Copy the lines below exactly. No picture goes into the copy.

- [Dataset content]

========================================================================

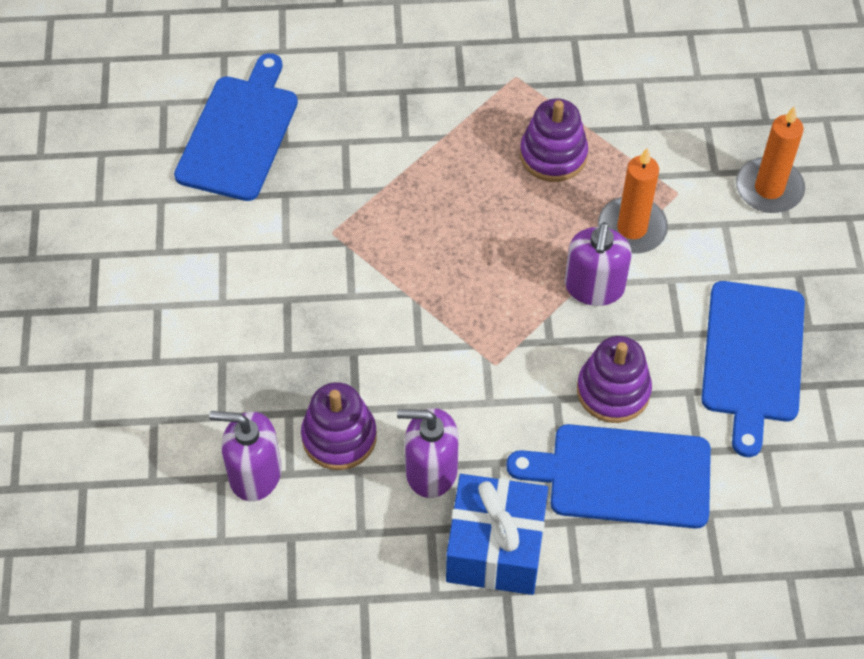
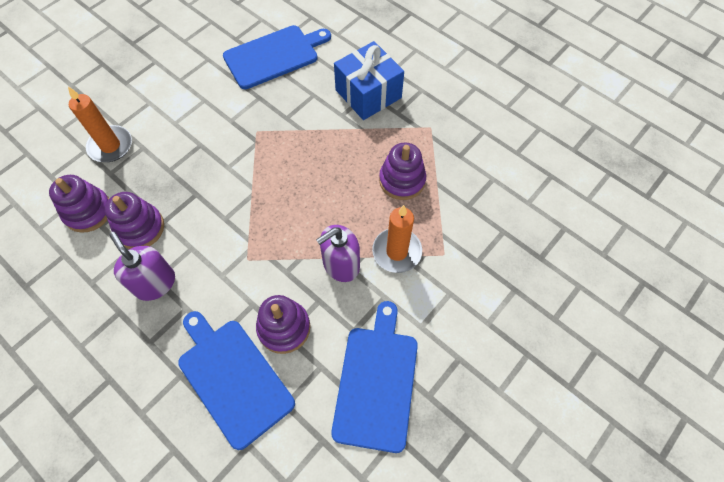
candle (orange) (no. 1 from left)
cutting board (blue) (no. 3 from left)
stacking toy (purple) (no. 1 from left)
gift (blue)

========================================================================

- [Response]
candle (orange) (no. 1 from left)
cutting board (blue) (no. 3 from left)
stacking toy (purple) (no. 1 from left)
gift (blue)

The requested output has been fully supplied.